Your objective
The word "pink" marks the lines to find; copy every such line from the data below.

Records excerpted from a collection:

• • • • • • •

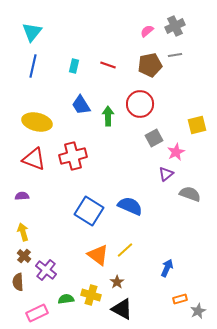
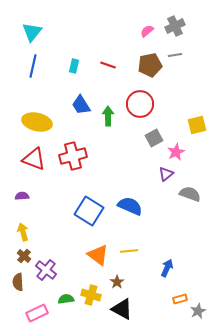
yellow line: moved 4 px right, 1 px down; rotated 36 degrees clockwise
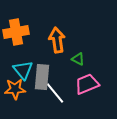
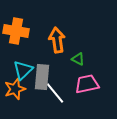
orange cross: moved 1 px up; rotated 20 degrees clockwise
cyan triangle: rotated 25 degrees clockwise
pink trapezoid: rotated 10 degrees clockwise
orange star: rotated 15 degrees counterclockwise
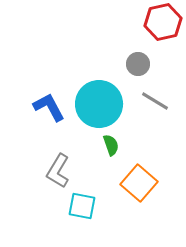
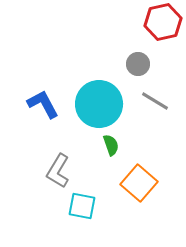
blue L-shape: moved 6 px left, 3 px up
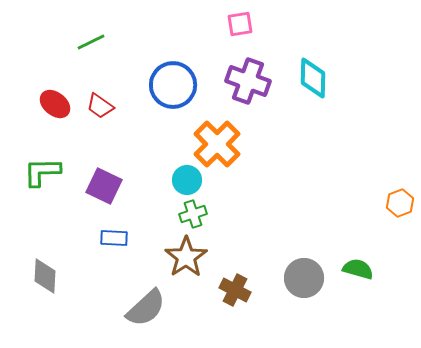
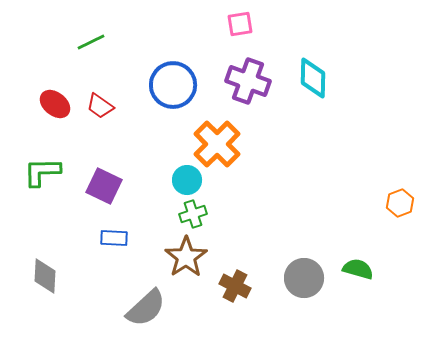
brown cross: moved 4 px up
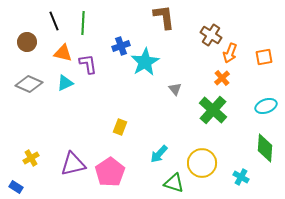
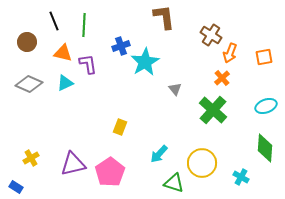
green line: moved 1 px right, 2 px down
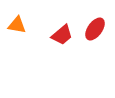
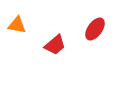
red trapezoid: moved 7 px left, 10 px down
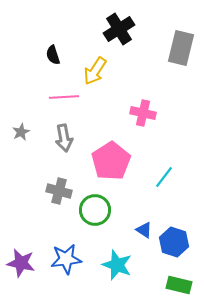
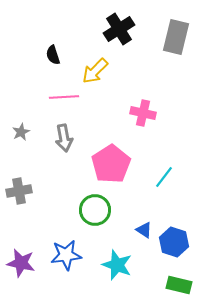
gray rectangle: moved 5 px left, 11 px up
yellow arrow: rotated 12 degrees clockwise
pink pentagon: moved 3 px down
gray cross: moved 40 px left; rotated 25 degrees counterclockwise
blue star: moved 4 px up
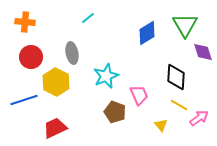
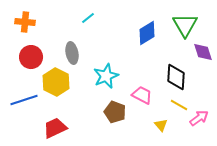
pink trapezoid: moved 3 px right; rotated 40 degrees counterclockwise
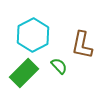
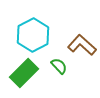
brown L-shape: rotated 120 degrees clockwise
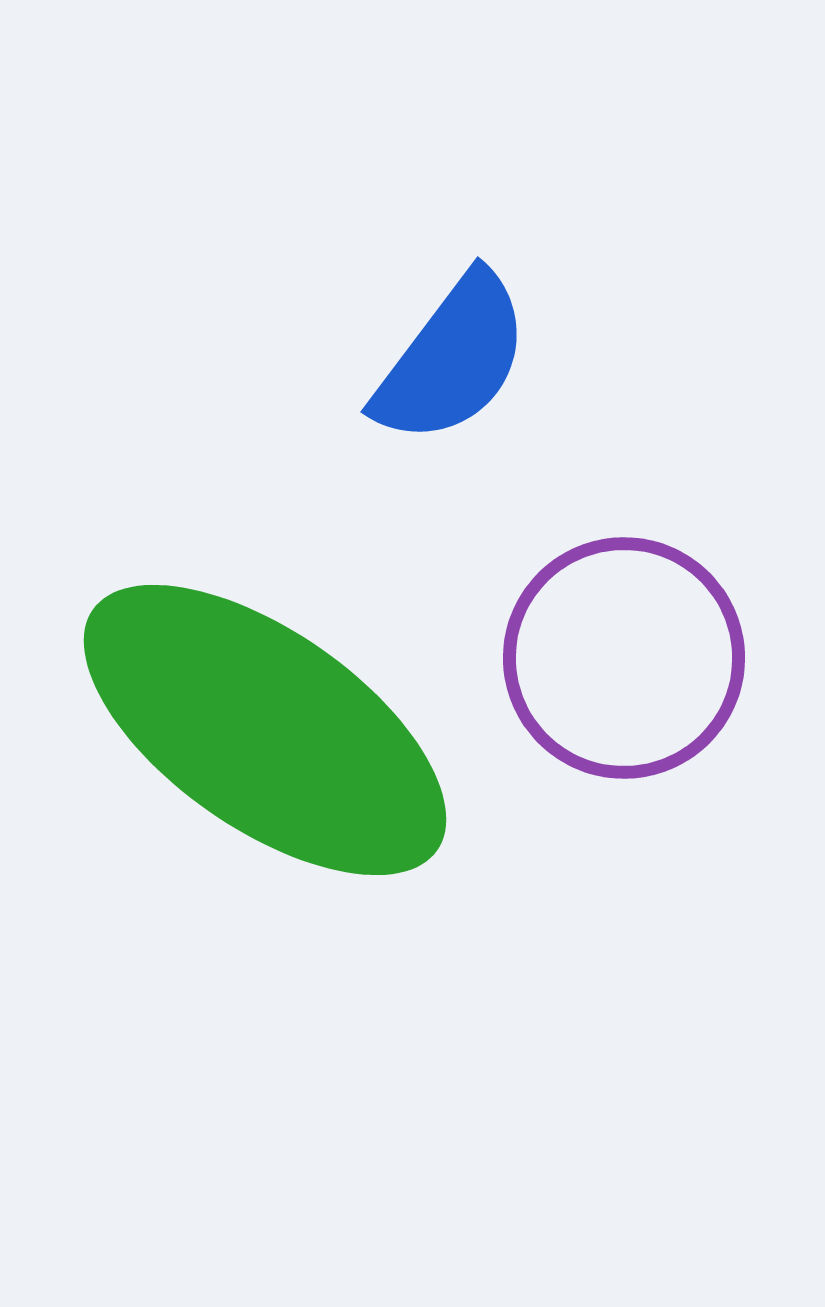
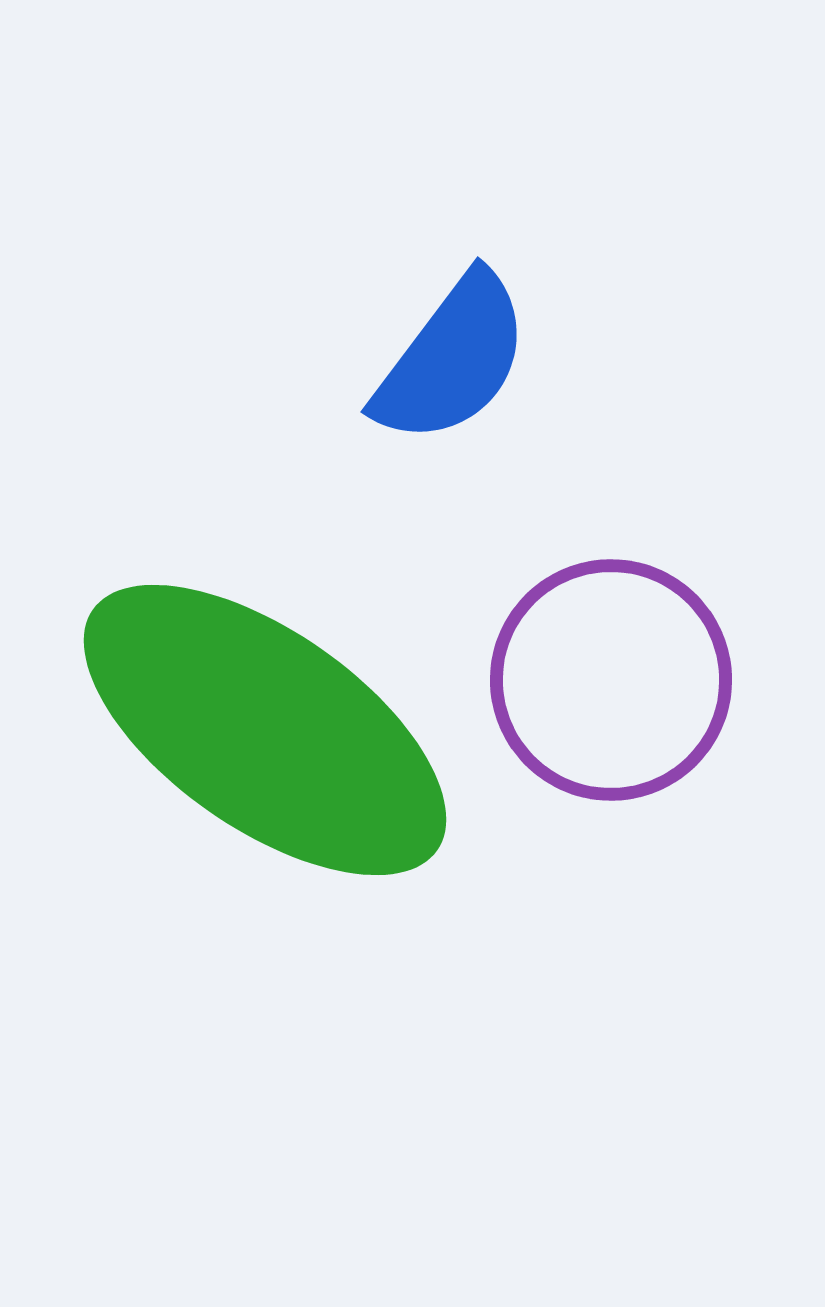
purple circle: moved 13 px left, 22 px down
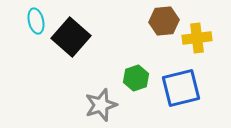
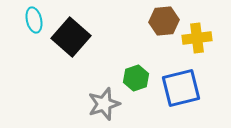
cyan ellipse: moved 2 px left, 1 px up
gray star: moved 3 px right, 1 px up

• • • • • • •

Result
pink trapezoid: rotated 10 degrees clockwise
pink pentagon: moved 3 px down
pink trapezoid: moved 3 px right; rotated 40 degrees counterclockwise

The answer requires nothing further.